Required action>
Only the lines from the one containing "brown_fupulozex <253,104,287,160> →" through the end of the records should be retyped, exactly and including both ends; pictures stay out.

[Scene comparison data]

════

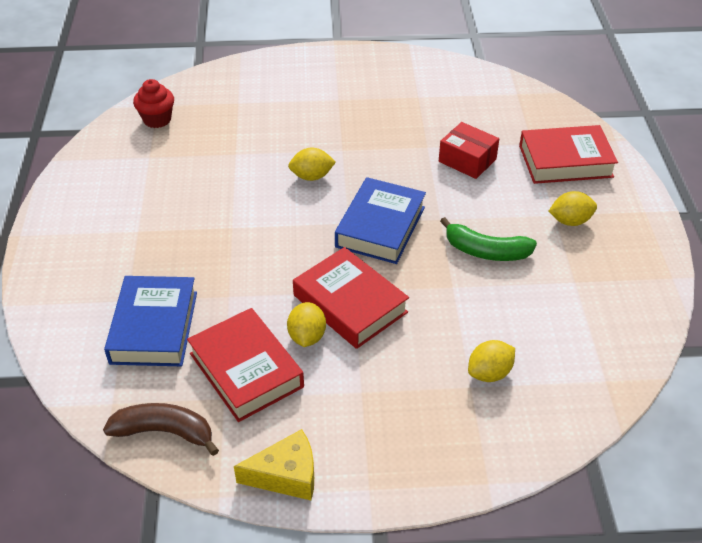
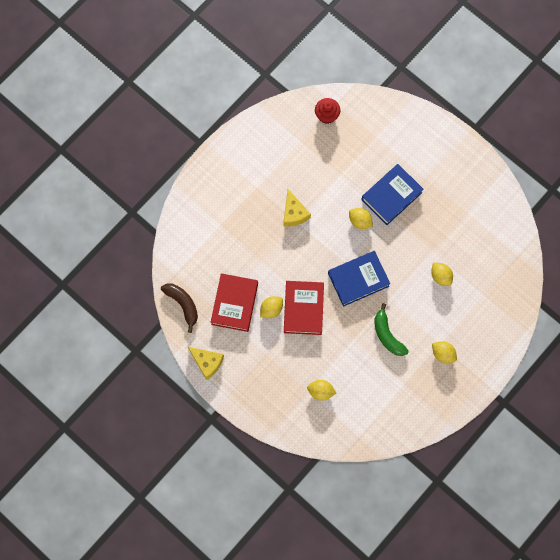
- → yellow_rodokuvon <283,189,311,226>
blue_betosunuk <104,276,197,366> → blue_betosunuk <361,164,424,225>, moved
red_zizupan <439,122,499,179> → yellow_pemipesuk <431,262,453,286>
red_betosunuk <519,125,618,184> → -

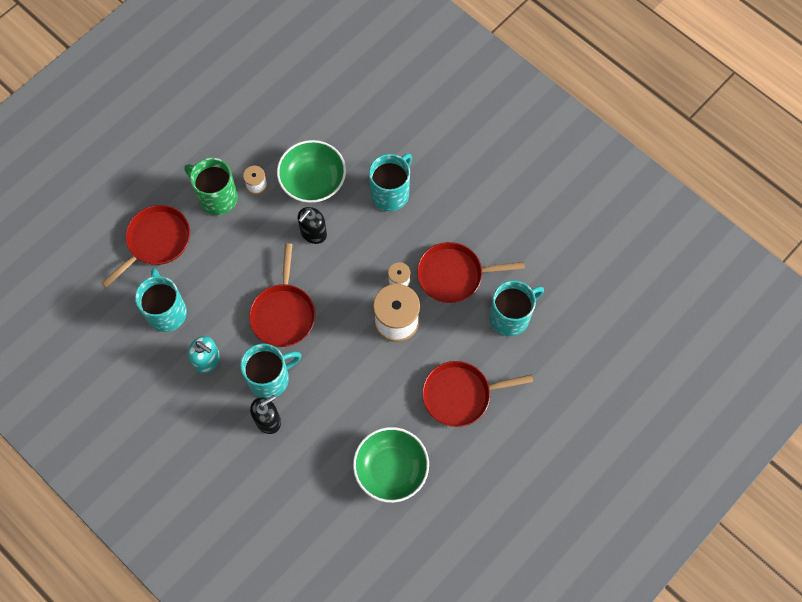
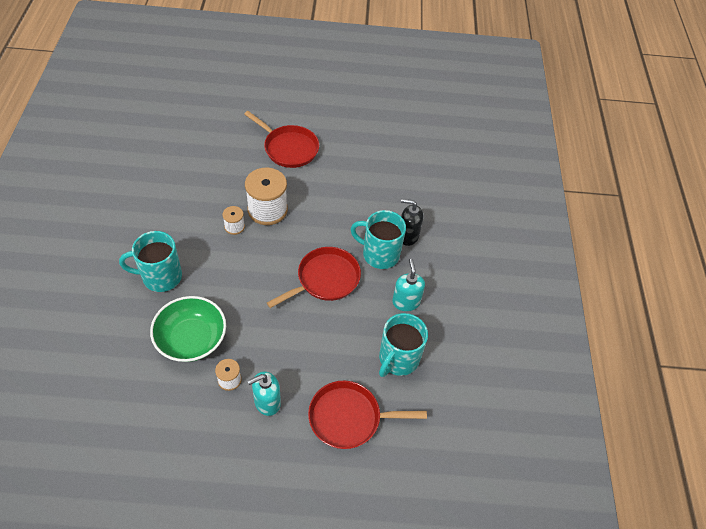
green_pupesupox <184,158,238,215> → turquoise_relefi <248,371,281,416>
black_relefi <298,207,327,244> → -
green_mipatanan <353,427,429,503> → -
red_miludon <417,242,525,303> → -
turquoise_pupesupox <489,280,544,336> → -

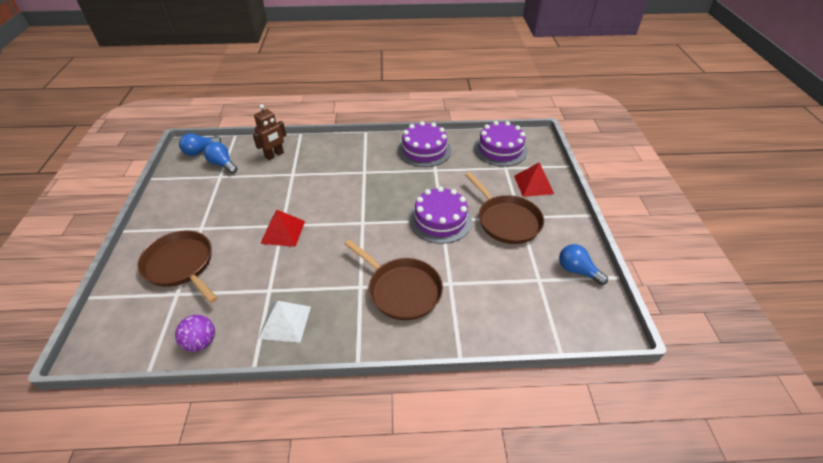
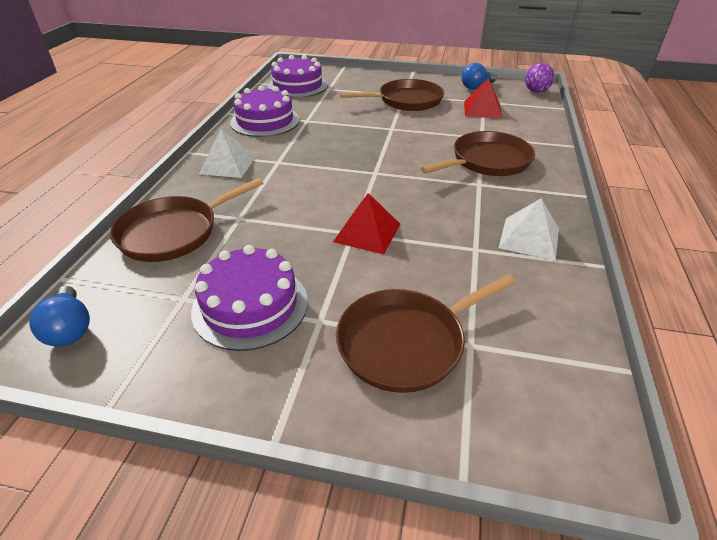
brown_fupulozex <253,104,287,160> → brown_miludon <110,178,263,262>
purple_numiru <409,186,472,244> → purple_numiru <191,245,308,351>, moved
- → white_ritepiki <199,129,256,178>
red_ritepiki <514,162,554,197> → red_ritepiki <464,78,502,118>, moved
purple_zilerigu <175,315,215,352> → purple_zilerigu <525,63,555,93>, moved
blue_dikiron <204,142,237,174> → -

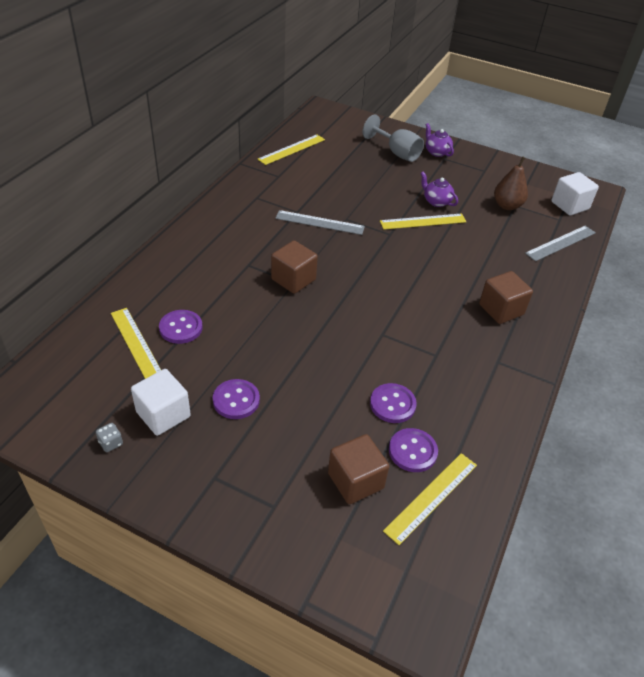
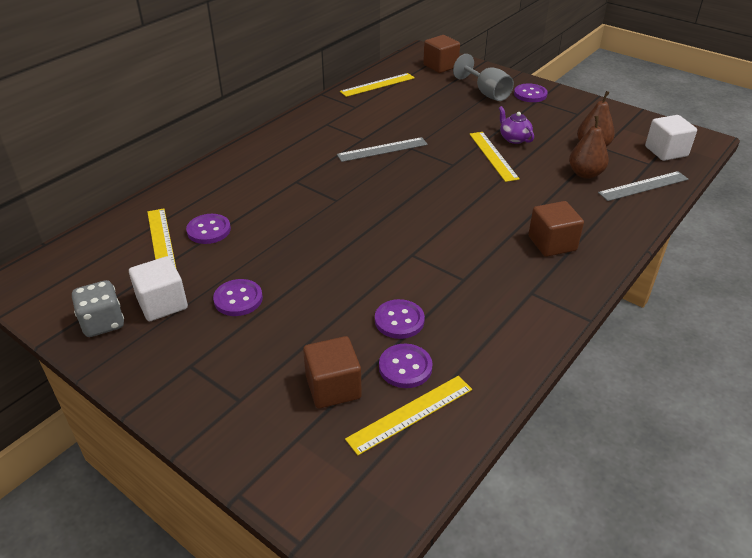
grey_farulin <96,423,123,452> → grey_farulin <72,280,124,337>, x1.97
grey_rigaten <275,210,365,235> → grey_rigaten <337,137,428,162>, 45 degrees counterclockwise
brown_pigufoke <271,241,318,294> → brown_pigufoke <423,35,460,73>, moved
yellow_rigaten <380,213,467,230> → yellow_rigaten <469,132,520,182>, 75 degrees clockwise
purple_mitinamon <425,123,454,157> → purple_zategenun <514,83,548,102>
- → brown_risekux <569,116,609,179>

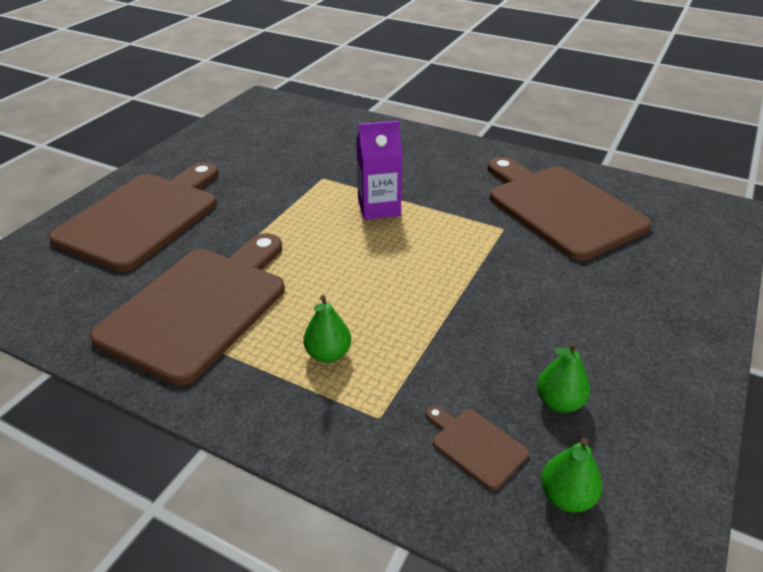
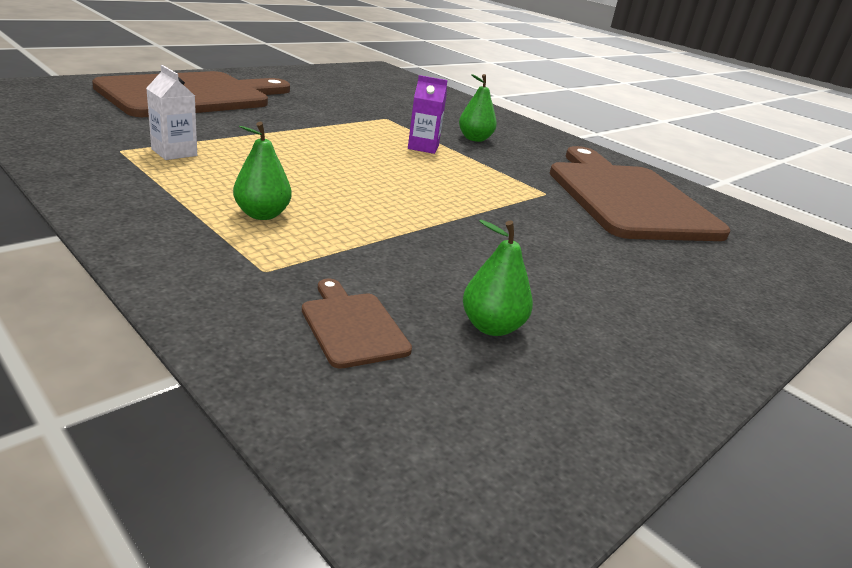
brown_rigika <90,233,285,386> → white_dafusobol <146,65,197,160>
purple_dafusobol <356,121,403,220> → purple_dafusobol <408,75,448,154>, x0.67
green_risekux <541,438,603,512> → green_risekux <459,74,497,142>, moved

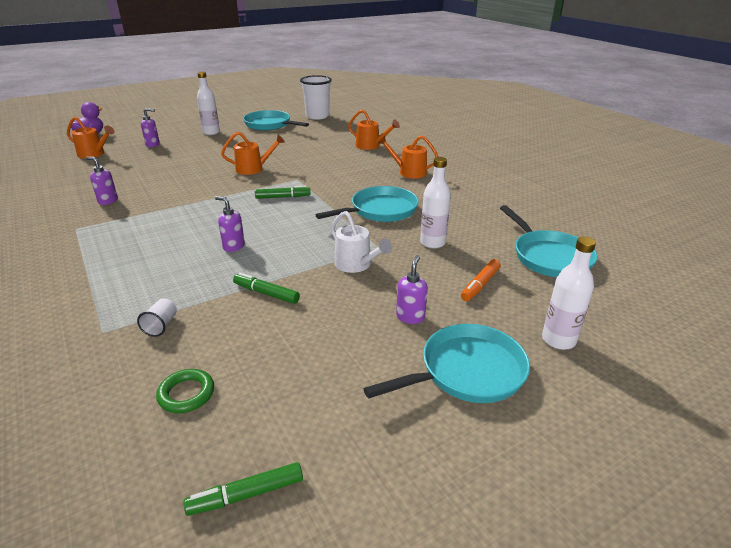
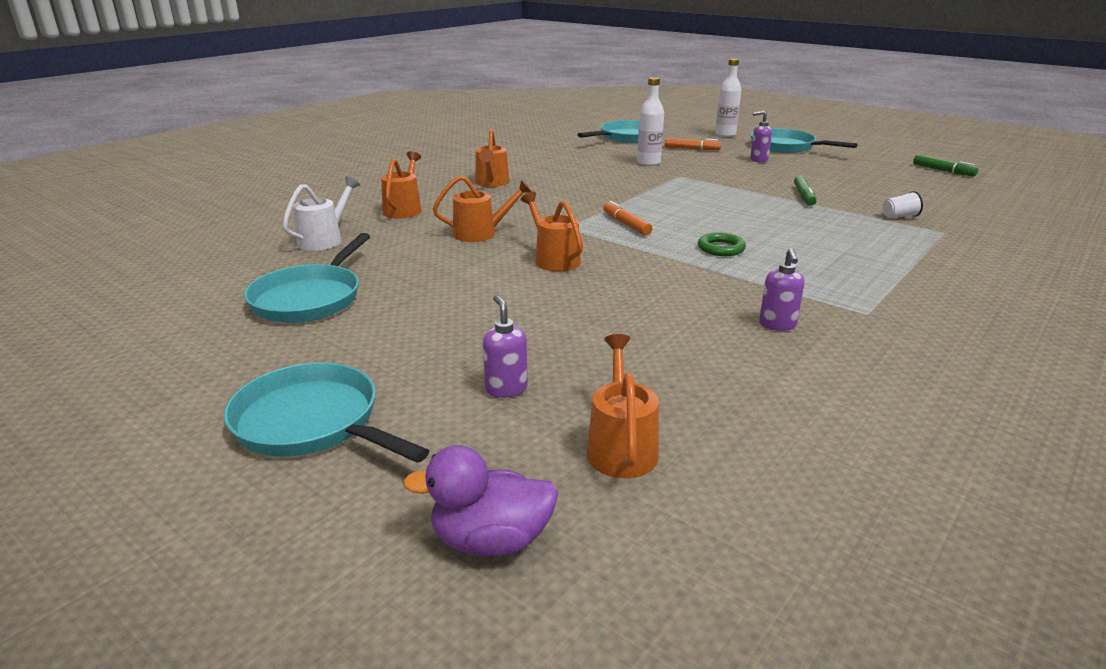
turquoise_miludon <315,186,419,222> → turquoise_miludon <224,363,429,463>, moved
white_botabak <331,211,392,273> → white_botabak <282,176,360,251>, moved
- → orange_botabak <433,175,532,242>
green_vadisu <255,186,311,199> → orange_vadisu <603,201,652,236>
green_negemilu <156,369,214,413> → green_negemilu <698,232,746,256>, moved
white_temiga <197,72,220,135> → -
purple_relefi <215,196,245,252> → -
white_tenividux <300,75,332,120> → -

════

Response to this task>
brown_fupulozex <253,104,287,160> → brown_miludon <110,178,263,262>
purple_numiru <409,186,472,244> → purple_numiru <191,245,308,351>, moved
- → white_ritepiki <199,129,256,178>
red_ritepiki <514,162,554,197> → red_ritepiki <464,78,502,118>, moved
purple_zilerigu <175,315,215,352> → purple_zilerigu <525,63,555,93>, moved
blue_dikiron <204,142,237,174> → -

grey_farulin <96,423,123,452> → grey_farulin <72,280,124,337>, x1.97
grey_rigaten <275,210,365,235> → grey_rigaten <337,137,428,162>, 45 degrees counterclockwise
brown_pigufoke <271,241,318,294> → brown_pigufoke <423,35,460,73>, moved
yellow_rigaten <380,213,467,230> → yellow_rigaten <469,132,520,182>, 75 degrees clockwise
purple_mitinamon <425,123,454,157> → purple_zategenun <514,83,548,102>
- → brown_risekux <569,116,609,179>

brown_rigika <90,233,285,386> → white_dafusobol <146,65,197,160>
purple_dafusobol <356,121,403,220> → purple_dafusobol <408,75,448,154>, x0.67
green_risekux <541,438,603,512> → green_risekux <459,74,497,142>, moved

turquoise_miludon <315,186,419,222> → turquoise_miludon <224,363,429,463>, moved
white_botabak <331,211,392,273> → white_botabak <282,176,360,251>, moved
- → orange_botabak <433,175,532,242>
green_vadisu <255,186,311,199> → orange_vadisu <603,201,652,236>
green_negemilu <156,369,214,413> → green_negemilu <698,232,746,256>, moved
white_temiga <197,72,220,135> → -
purple_relefi <215,196,245,252> → -
white_tenividux <300,75,332,120> → -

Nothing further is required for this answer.